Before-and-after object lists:
_____

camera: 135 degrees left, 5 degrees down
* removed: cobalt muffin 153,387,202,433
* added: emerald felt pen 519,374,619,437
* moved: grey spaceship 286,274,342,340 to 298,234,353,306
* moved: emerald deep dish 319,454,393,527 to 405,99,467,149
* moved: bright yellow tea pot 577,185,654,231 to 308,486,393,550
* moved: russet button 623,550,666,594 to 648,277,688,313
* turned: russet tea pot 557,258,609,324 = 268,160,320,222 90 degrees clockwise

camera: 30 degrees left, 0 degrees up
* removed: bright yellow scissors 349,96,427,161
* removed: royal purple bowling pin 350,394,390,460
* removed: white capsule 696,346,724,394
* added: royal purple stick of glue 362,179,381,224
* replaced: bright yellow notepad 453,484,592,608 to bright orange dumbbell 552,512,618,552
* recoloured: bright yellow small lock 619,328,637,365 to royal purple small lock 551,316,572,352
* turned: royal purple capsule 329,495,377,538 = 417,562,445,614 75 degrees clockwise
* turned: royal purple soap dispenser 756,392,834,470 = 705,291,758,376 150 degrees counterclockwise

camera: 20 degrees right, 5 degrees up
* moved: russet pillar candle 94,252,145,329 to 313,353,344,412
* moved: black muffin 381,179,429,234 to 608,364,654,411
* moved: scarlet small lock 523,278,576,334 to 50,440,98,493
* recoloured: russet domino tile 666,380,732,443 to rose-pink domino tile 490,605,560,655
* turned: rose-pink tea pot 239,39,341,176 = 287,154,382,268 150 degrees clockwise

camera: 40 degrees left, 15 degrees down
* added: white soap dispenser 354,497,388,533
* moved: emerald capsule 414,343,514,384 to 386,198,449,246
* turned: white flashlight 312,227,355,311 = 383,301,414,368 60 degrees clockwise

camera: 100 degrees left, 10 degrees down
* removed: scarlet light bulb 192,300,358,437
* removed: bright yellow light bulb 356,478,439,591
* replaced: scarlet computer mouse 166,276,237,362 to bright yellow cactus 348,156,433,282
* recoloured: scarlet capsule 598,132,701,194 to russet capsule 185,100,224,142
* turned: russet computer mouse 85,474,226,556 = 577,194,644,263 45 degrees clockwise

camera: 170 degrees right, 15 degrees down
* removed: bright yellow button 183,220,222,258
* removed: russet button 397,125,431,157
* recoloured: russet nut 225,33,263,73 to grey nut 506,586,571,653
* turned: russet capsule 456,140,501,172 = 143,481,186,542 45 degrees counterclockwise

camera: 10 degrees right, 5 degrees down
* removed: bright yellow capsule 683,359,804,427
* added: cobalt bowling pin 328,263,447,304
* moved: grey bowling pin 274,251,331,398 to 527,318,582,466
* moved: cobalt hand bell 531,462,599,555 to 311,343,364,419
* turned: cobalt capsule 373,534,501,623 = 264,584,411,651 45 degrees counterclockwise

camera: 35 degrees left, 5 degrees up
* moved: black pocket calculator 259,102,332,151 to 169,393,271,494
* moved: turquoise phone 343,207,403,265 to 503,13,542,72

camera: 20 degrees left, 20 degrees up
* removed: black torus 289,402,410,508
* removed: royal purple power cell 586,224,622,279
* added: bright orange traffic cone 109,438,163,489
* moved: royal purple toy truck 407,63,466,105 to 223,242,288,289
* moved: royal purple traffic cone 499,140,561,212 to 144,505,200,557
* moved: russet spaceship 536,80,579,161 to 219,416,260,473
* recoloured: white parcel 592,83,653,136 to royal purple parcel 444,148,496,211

_____

• **What you need to do**: Proceeding from the line containing "felt pen 519,374,619,437" through the line containing "623,550,666,594 to 648,277,688,313", transcribe the lines above exactly, both end lines included.

• **Result**:
* added: emerald felt pen 519,374,619,437
* moved: grey spaceship 286,274,342,340 to 298,234,353,306
* moved: emerald deep dish 319,454,393,527 to 405,99,467,149
* moved: bright yellow tea pot 577,185,654,231 to 308,486,393,550
* moved: russet button 623,550,666,594 to 648,277,688,313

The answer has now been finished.